• [What to do]:
Please set down exactly the lines of the listing below from the line containing "U2: XNOR 74HC266" through the line containing "R3: 220 (DGND, SIG3) -> none", both lines included, leaving out all other lines.

• [Extracted records]:
◇ ◇ ◇
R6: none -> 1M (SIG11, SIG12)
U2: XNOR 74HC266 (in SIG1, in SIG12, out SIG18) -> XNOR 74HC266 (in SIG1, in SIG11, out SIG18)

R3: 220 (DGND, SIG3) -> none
◇ ◇ ◇
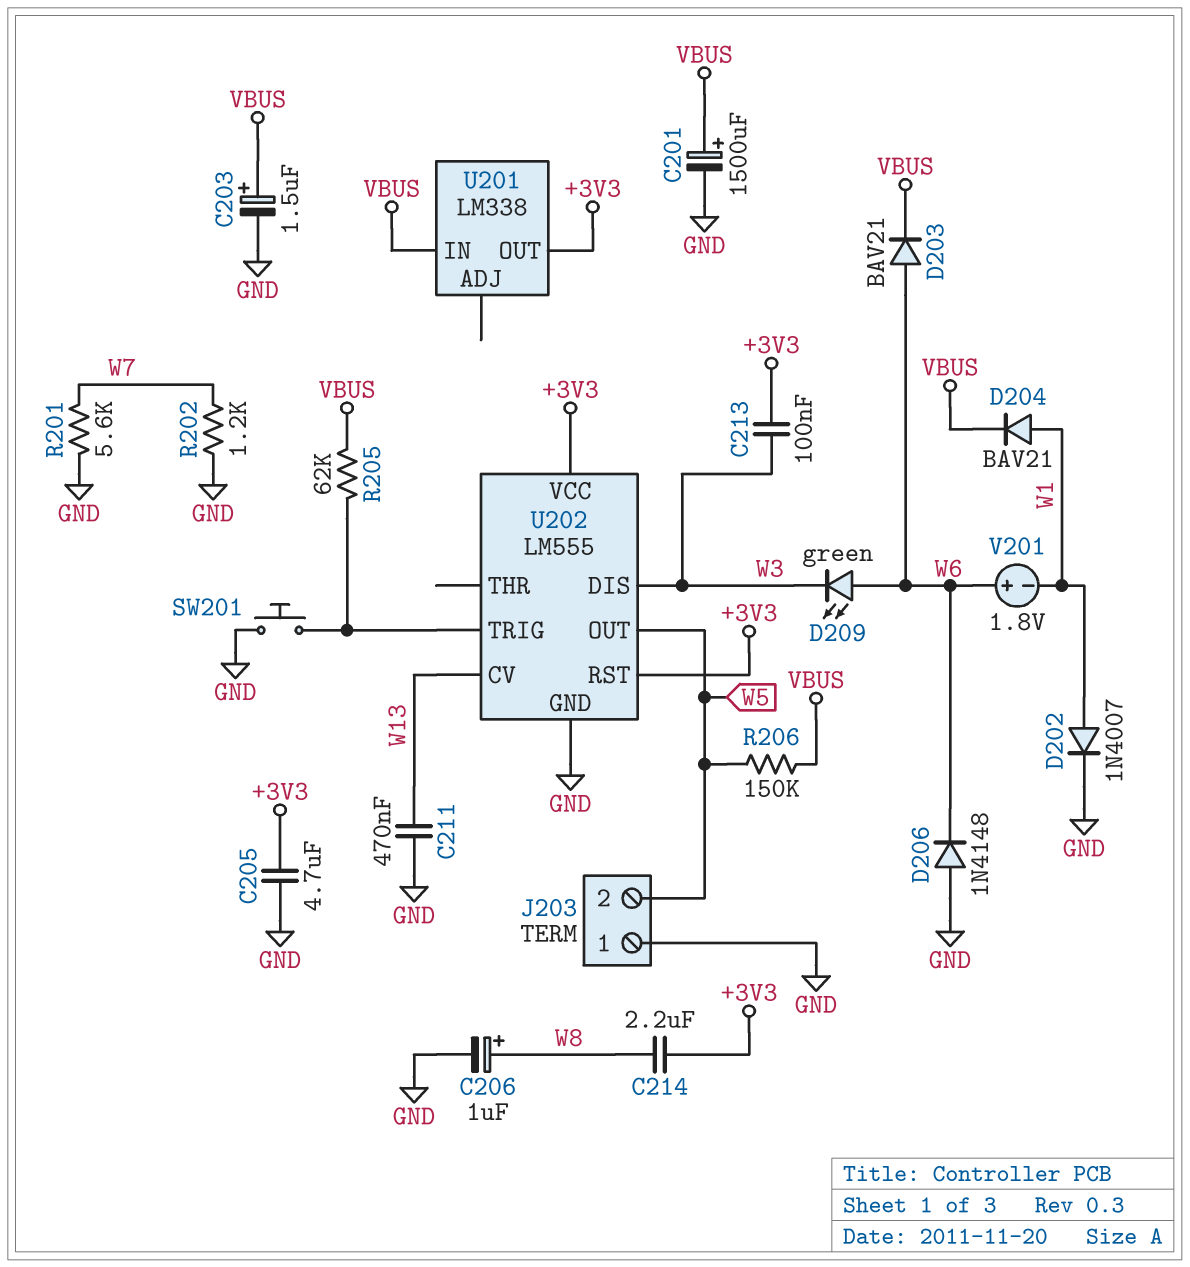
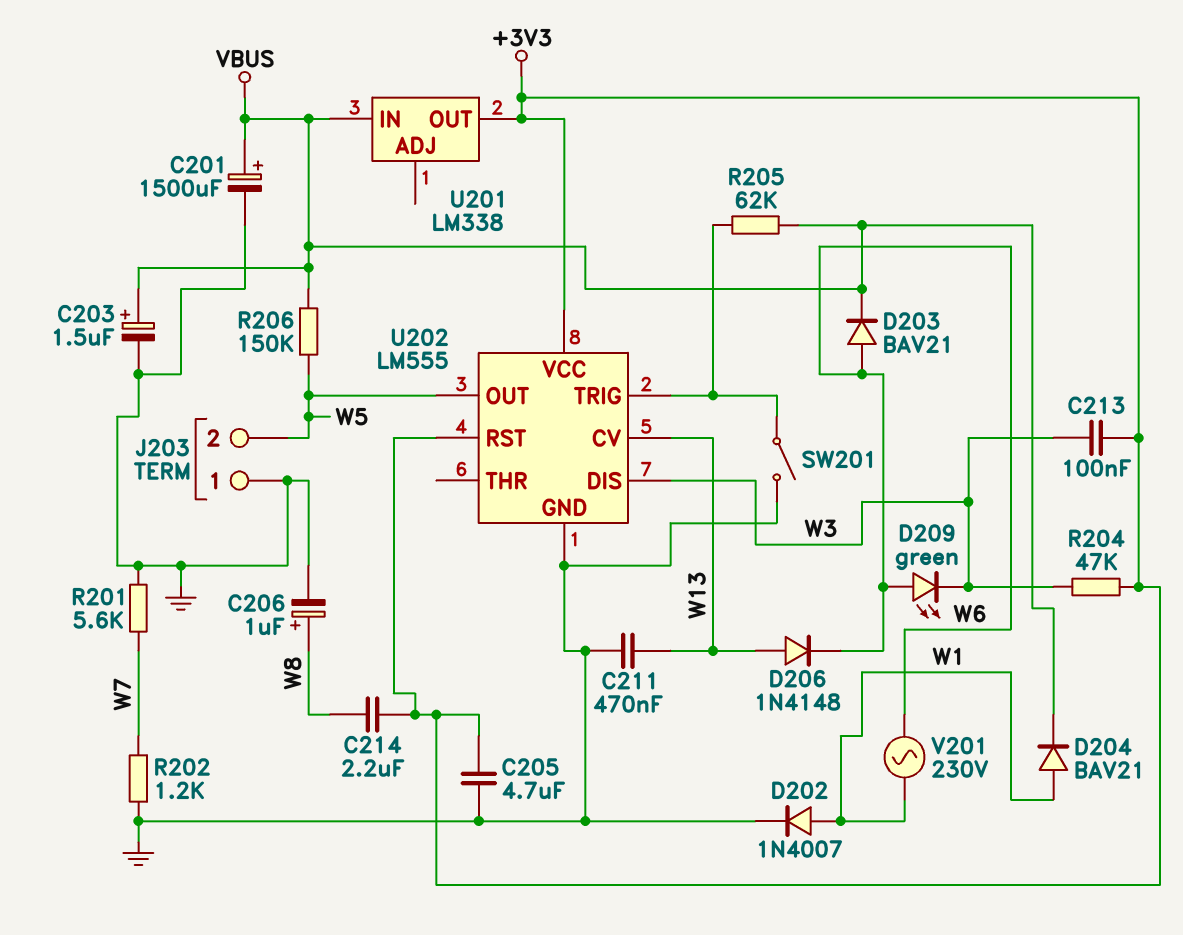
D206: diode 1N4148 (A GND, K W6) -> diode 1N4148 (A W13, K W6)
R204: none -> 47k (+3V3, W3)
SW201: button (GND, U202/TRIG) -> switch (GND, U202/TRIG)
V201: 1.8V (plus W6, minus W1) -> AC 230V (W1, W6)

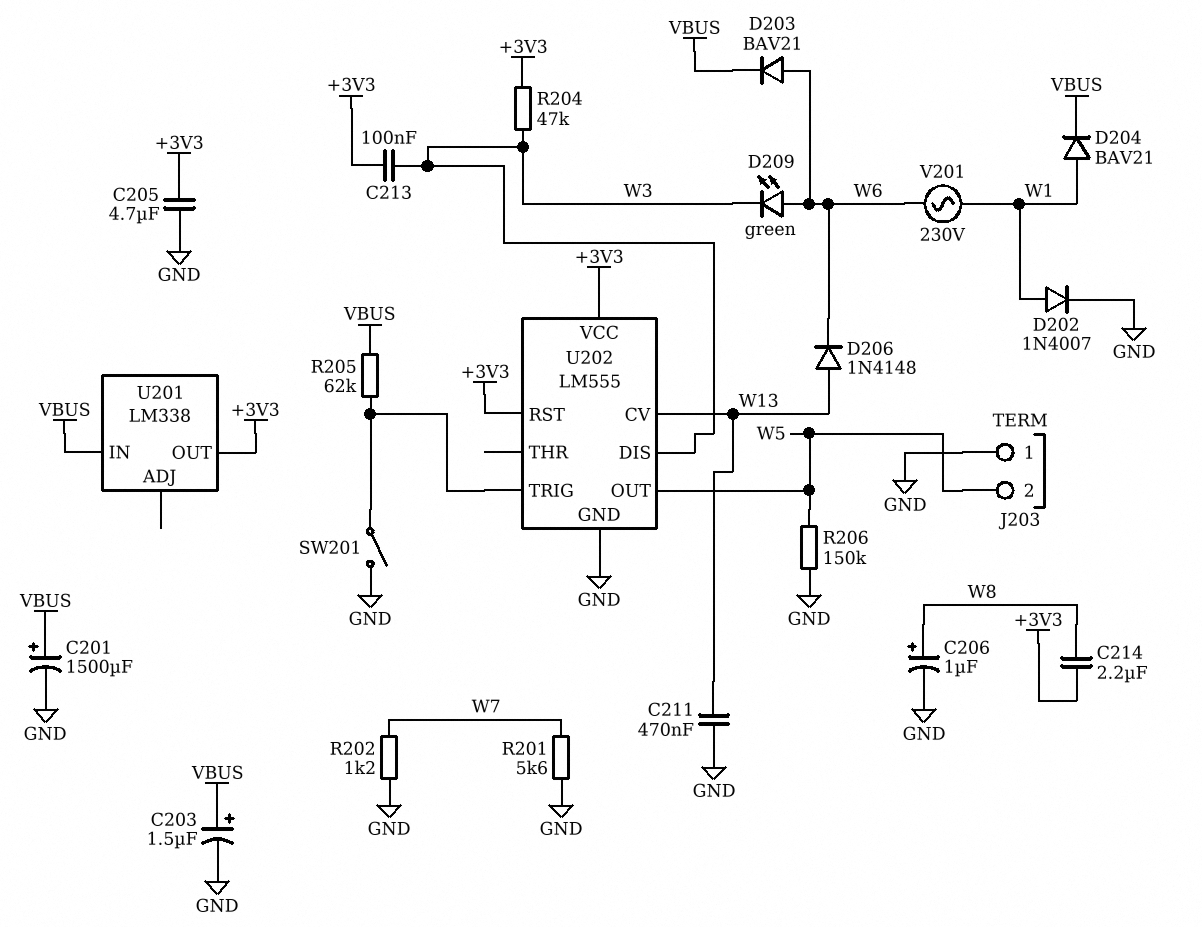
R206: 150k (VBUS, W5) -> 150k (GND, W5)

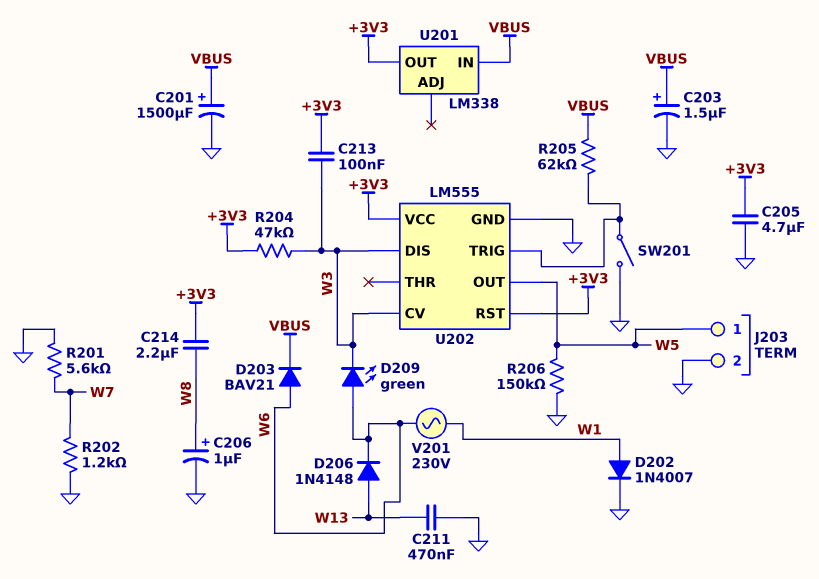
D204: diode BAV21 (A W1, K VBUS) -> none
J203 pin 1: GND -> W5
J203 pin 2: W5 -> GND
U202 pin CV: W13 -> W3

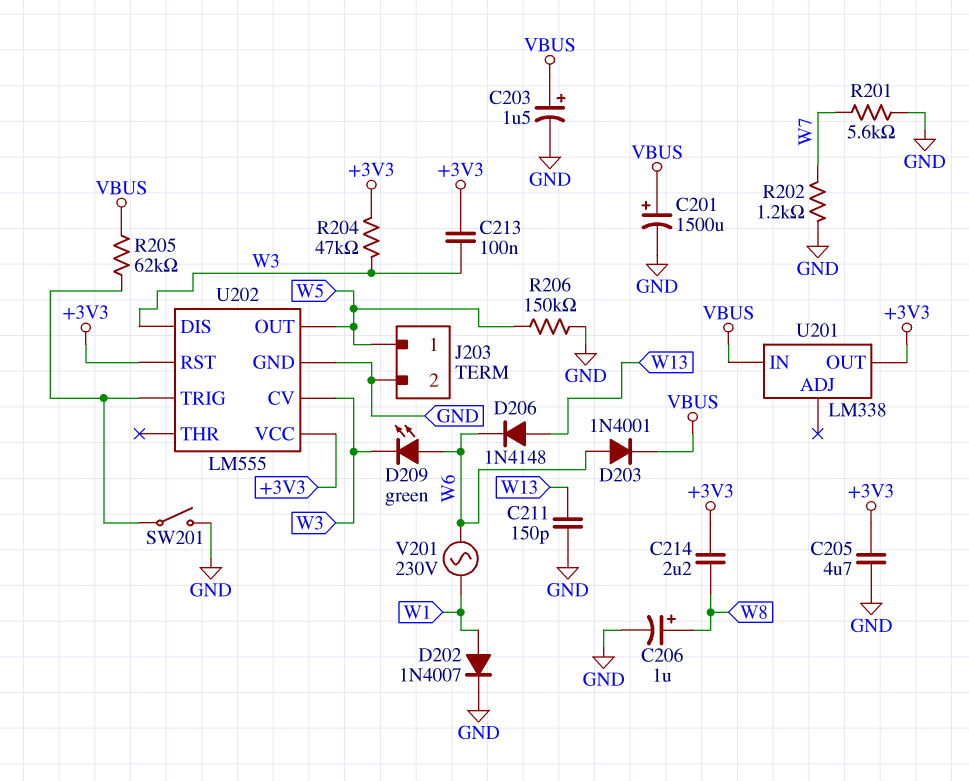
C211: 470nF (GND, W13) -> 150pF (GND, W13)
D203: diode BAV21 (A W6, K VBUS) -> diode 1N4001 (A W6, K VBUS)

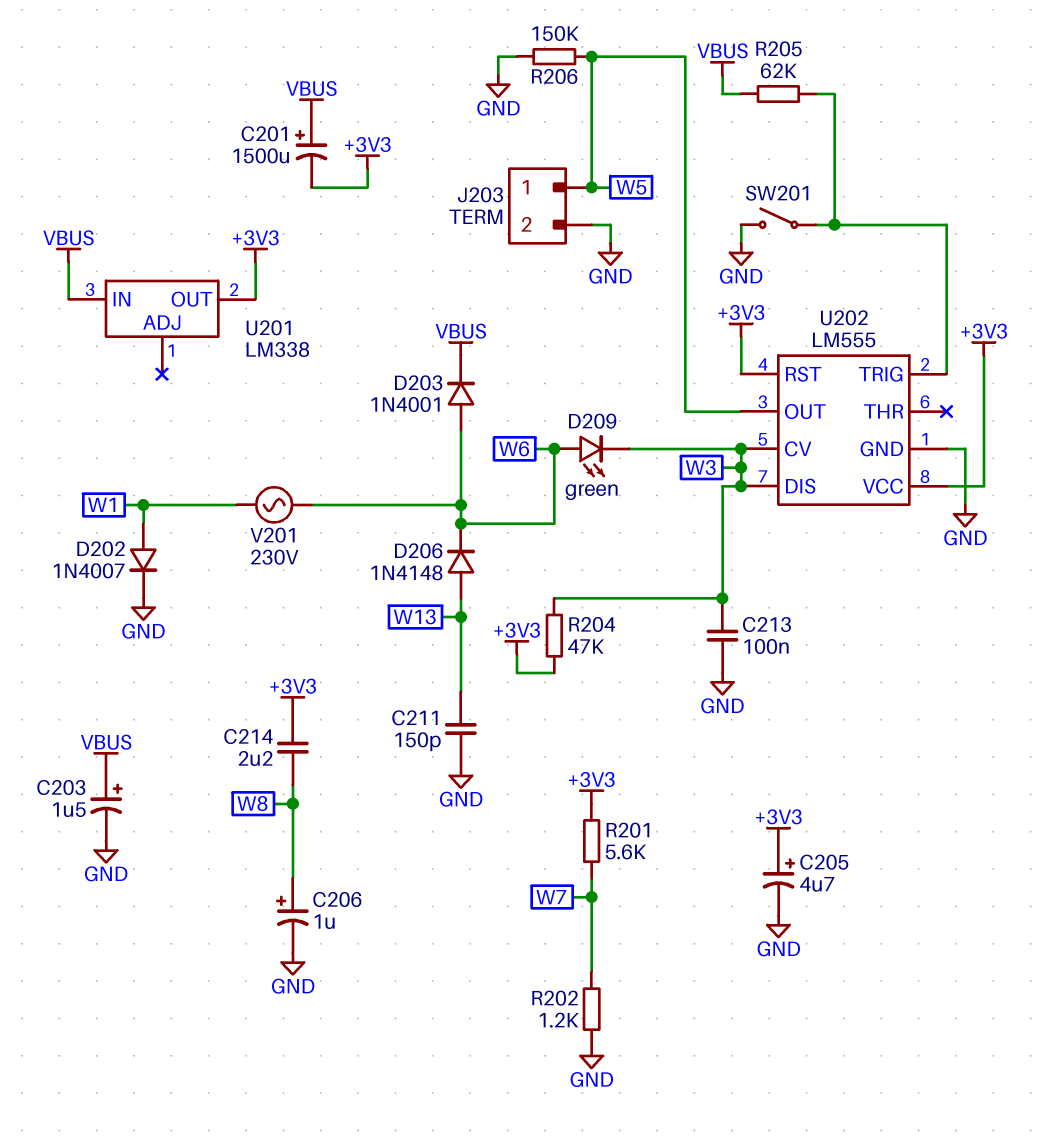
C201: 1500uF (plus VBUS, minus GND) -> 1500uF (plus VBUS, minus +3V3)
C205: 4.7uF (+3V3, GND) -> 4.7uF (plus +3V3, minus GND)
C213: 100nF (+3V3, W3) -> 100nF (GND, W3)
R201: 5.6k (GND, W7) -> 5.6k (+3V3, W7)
◇ ◇ ◇
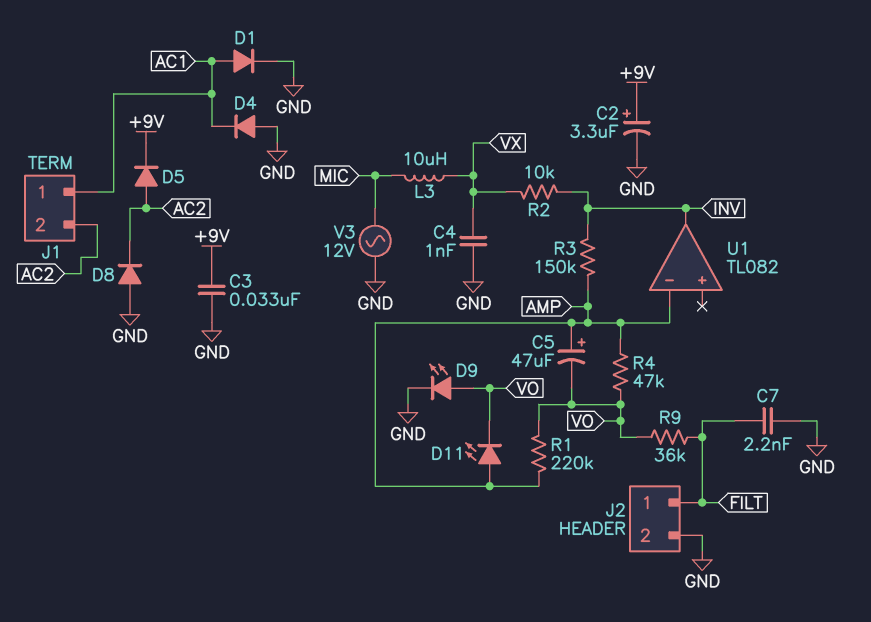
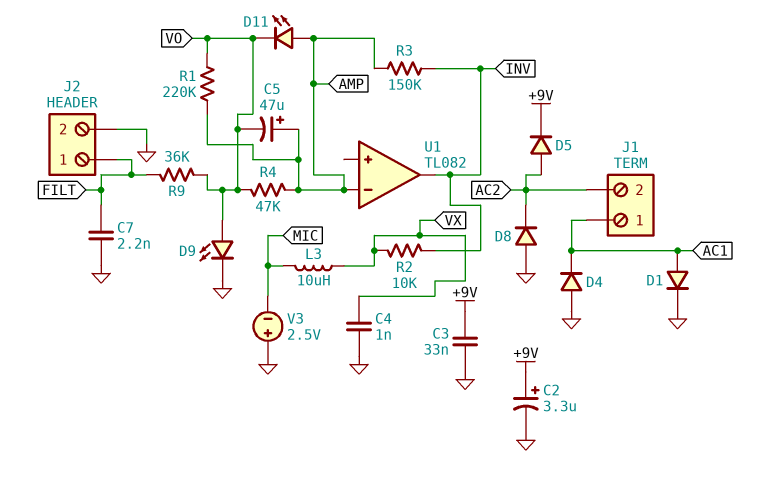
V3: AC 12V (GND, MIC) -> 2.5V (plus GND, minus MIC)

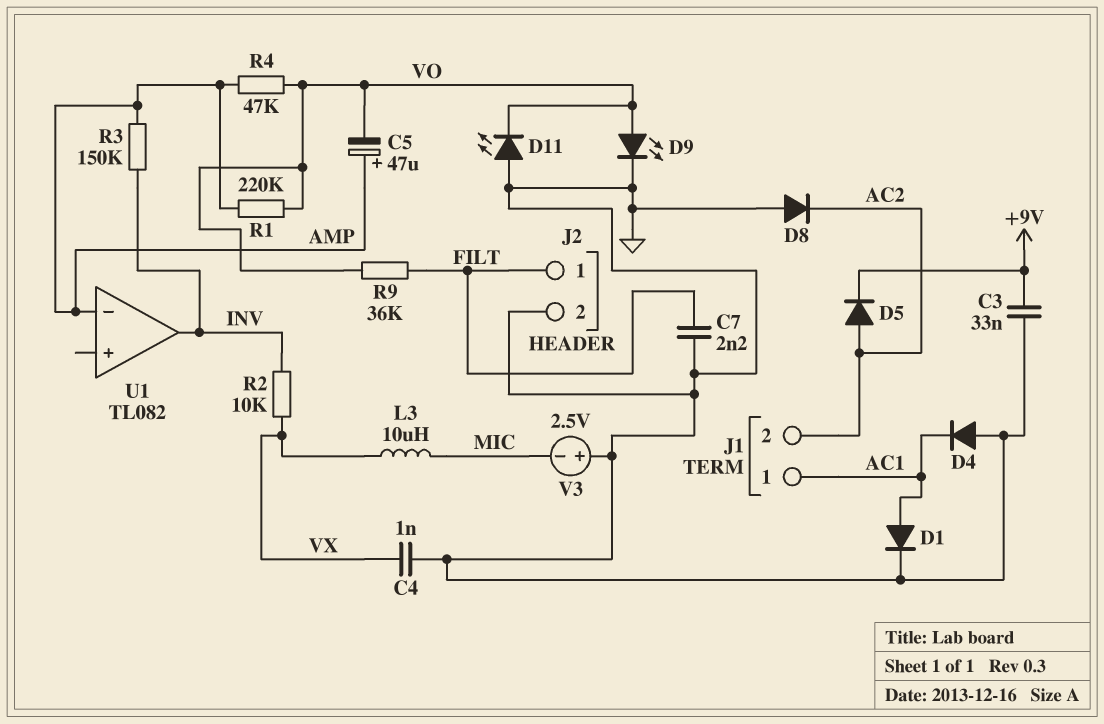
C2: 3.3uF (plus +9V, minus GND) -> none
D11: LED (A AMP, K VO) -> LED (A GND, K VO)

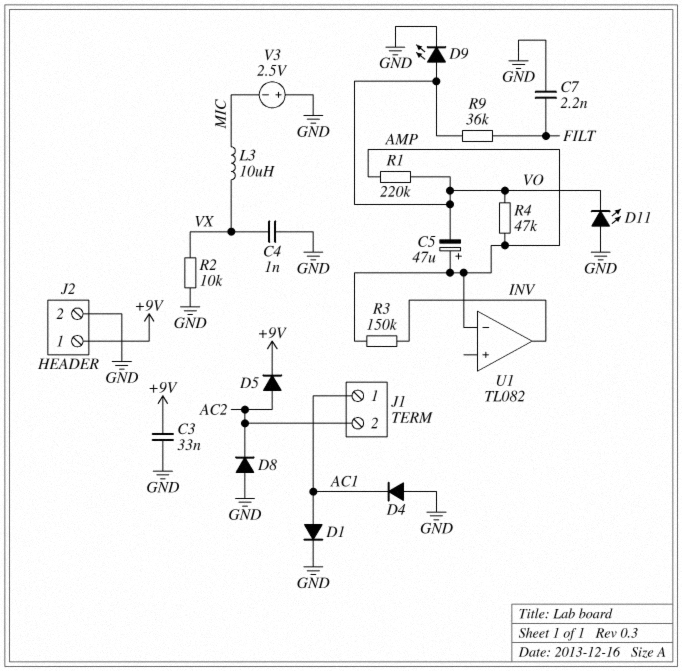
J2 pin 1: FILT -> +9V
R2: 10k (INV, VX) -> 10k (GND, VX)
◇ ◇ ◇
• [Your response]:
U2: XNOR 74HC266 (in SIG1, in SIG12, out SIG18) -> XNOR 74HC266 (in SIG1, in SIG11, out SIG18)

R3: 220 (DGND, SIG3) -> none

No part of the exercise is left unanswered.